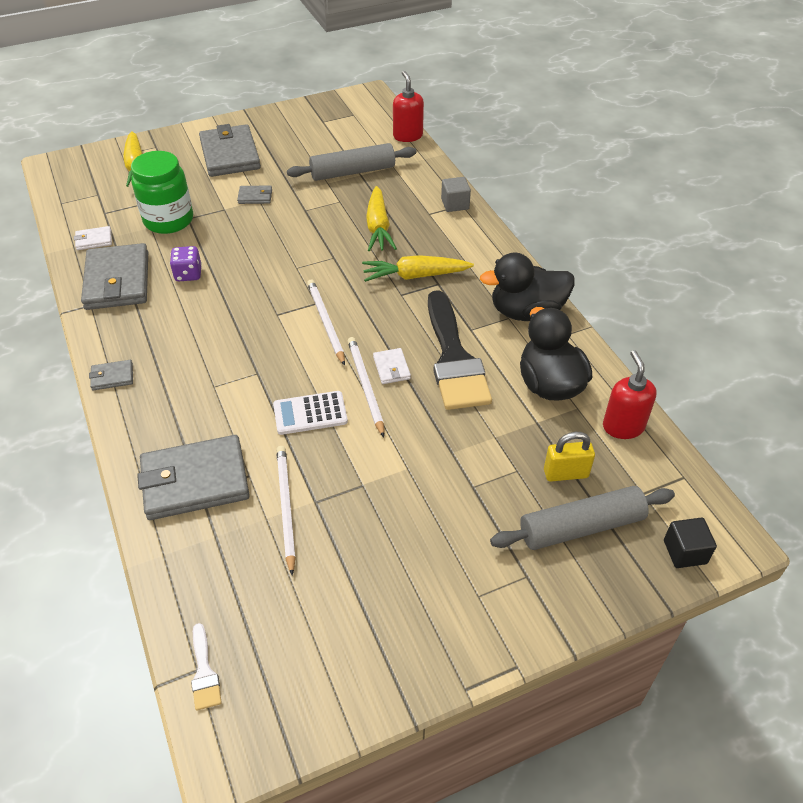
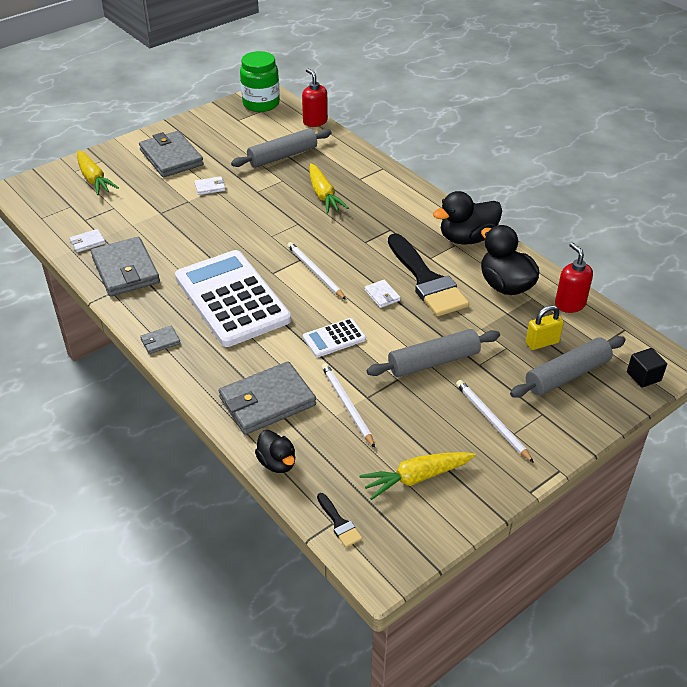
camera: 15 degrees left, 5 degrees down
(168, 220) = (145, 217): green jar -> green jar (261, 104)
(169, 567) = (277, 463): none -> black duck
(188, 274) = (184, 255): purple dice -> none
(204, 672) = (339, 523): white brush -> black brush
(216, 338) = (232, 299): none -> white calculator
(255, 197) = (210, 187): grey wallet -> white wallet
(365, 386) = (368, 311): white pencil -> white pencil (492, 421)
(414, 276) = (369, 227): yellow carrot -> yellow carrot (416, 478)
(416, 471) = (433, 362): none -> grey rolling pin
(455, 204) = (377, 168): grey cube -> none

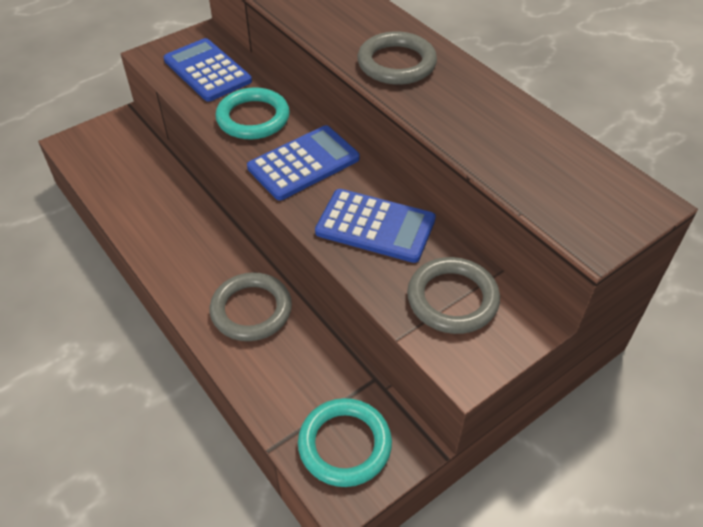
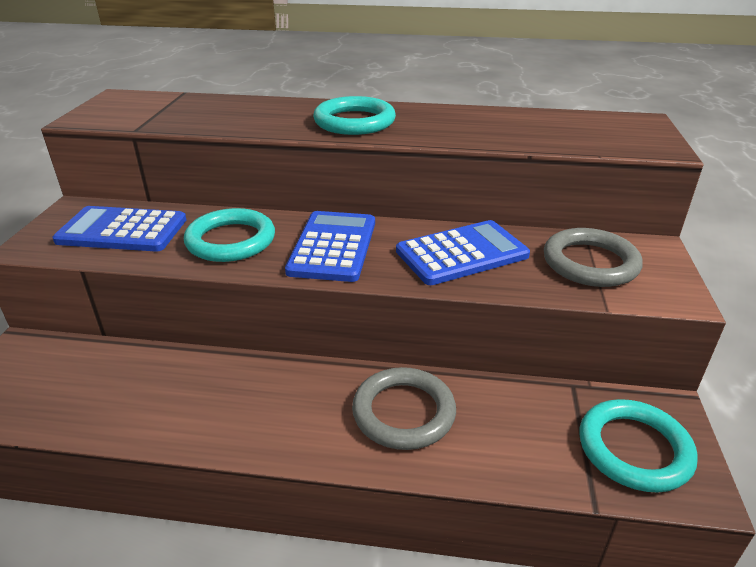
camera: 45 degrees left, 15 degrees down
(396, 63) = (354, 122): grey ring -> turquoise ring

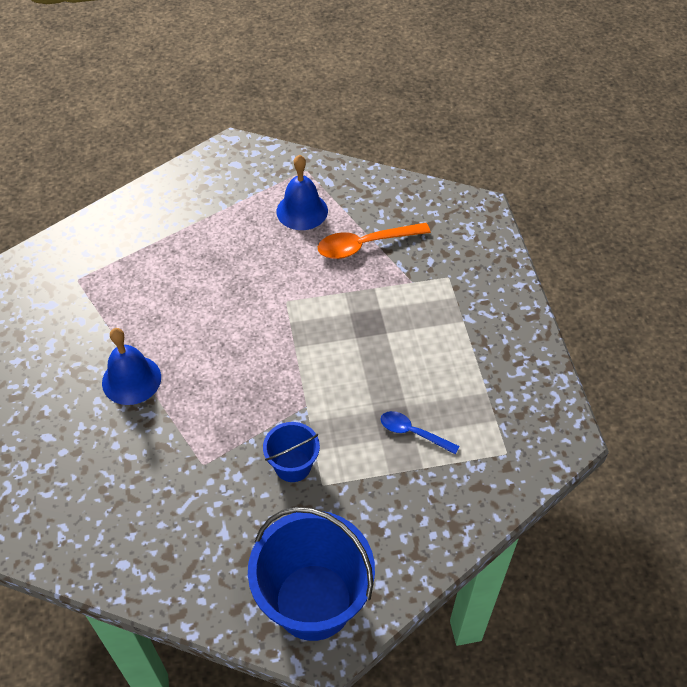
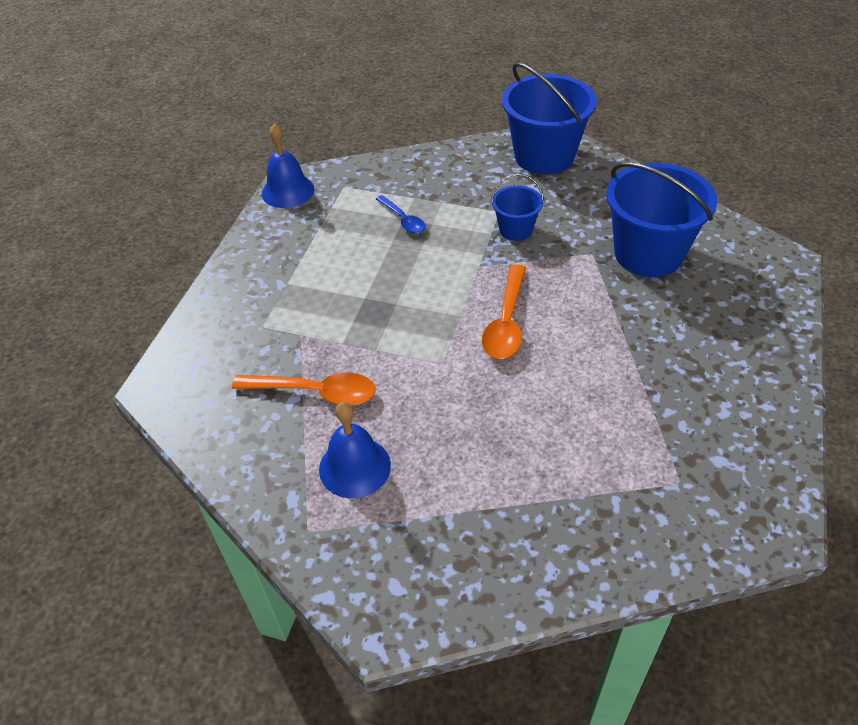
camera: 150 degrees left, 5 degrees down
(131, 380) = (639, 342): blue bell -> blue bell (288, 191)
(146, 487) = (648, 253): none -> blue bucket
(252, 356) = (506, 322): none -> orange spoon

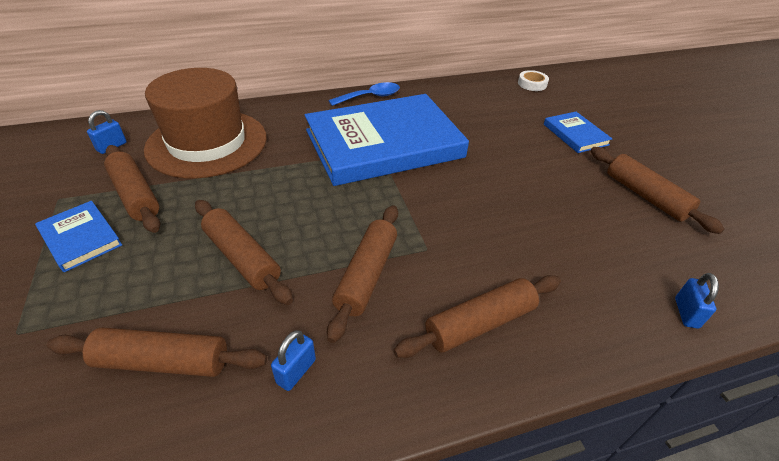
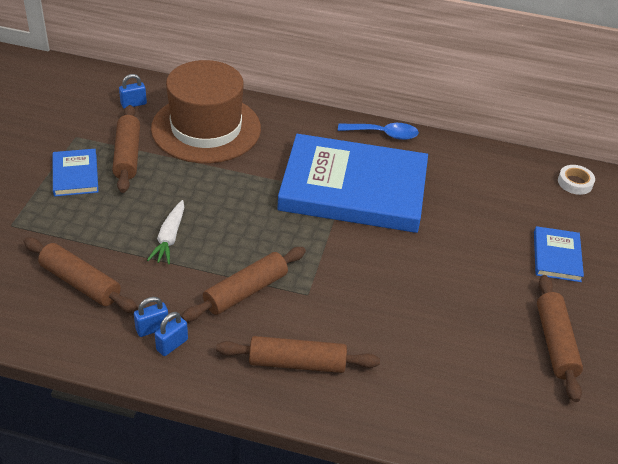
camera: 30 degrees right, 0 degrees up
(242, 257) = (169, 238): brown rolling pin -> white carrot
(686, 313) = (469, 439): blue padlock -> blue padlock (172, 345)

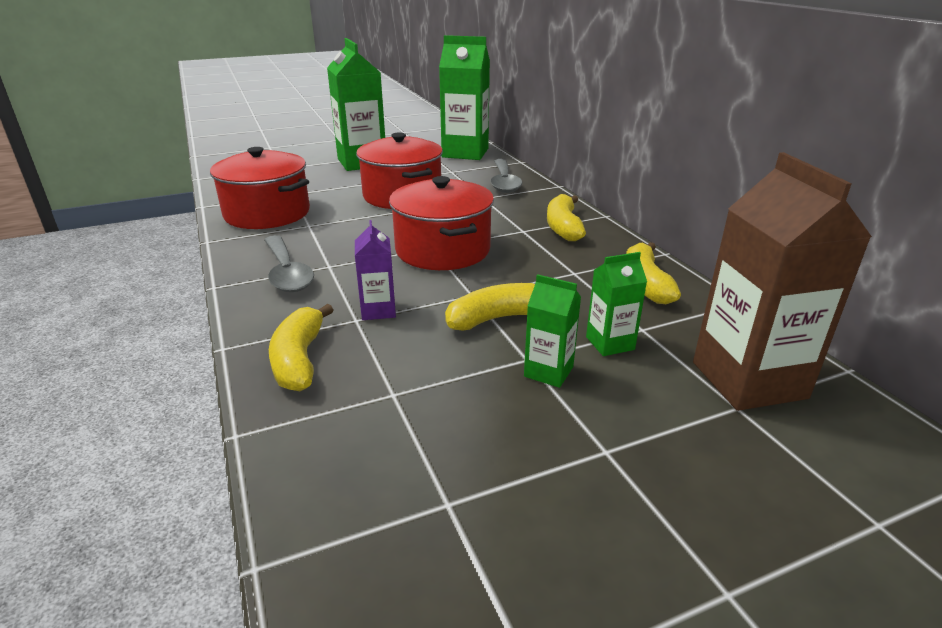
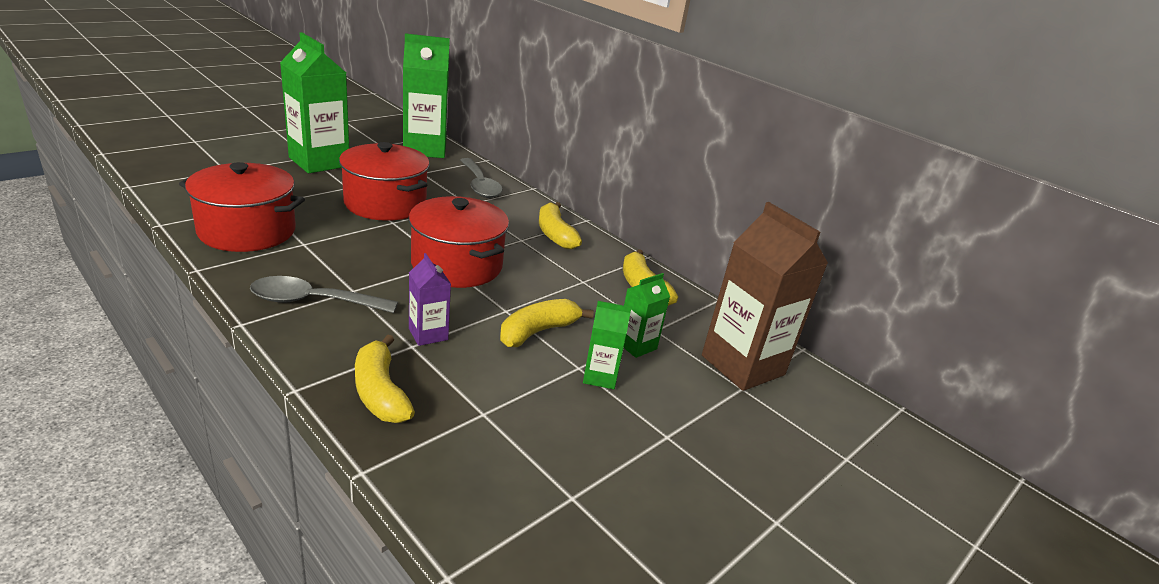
camera: 25 degrees left, 0 degrees up
(287, 273) = (313, 301): grey spoon -> grey spoon turned 135 degrees clockwise

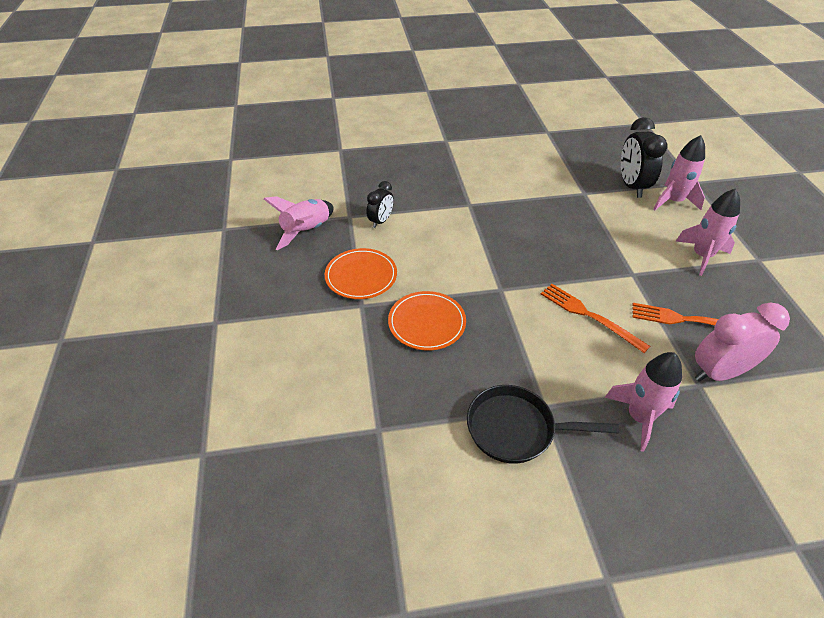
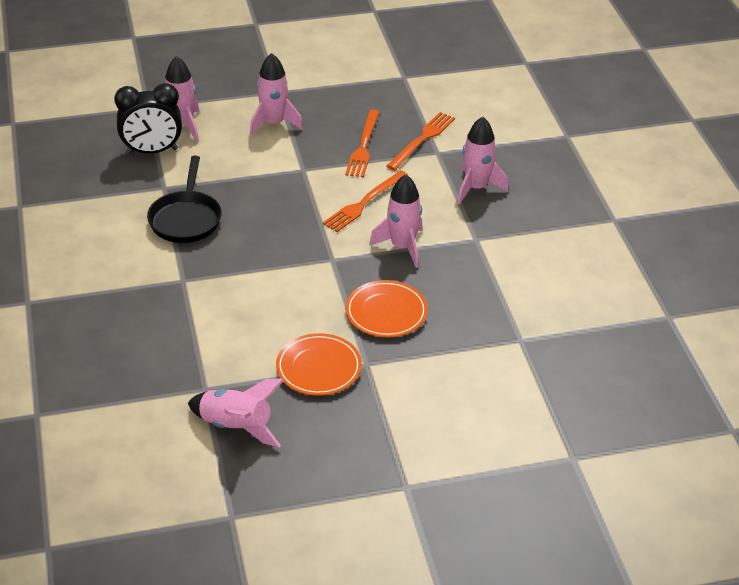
camera: 95 degrees left, 5 degrees down
(381, 221) = (215, 357): black clock -> none
(516, 429) = (502, 256): black pan -> black pan (186, 219)
(523, 341) = (402, 247): none -> pink rocket
(719, 372) = (422, 139): pink clock -> orange fork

-------

▶ What the exercise asks:
In the records above, find the line with "(146, 487) = (648, 253): none -> blue bucket". Print exactly from there through the line with "camera: 25 degrees left, 0 degrees up", minus the pictures.

▶ Response box:
(146, 487) = (648, 253): none -> blue bucket
(252, 356) = (506, 322): none -> orange spoon

camera: 30 degrees right, 0 degrees up
(242, 257) = (169, 238): brown rolling pin -> white carrot
(686, 313) = (469, 439): blue padlock -> blue padlock (172, 345)

camera: 25 degrees left, 0 degrees up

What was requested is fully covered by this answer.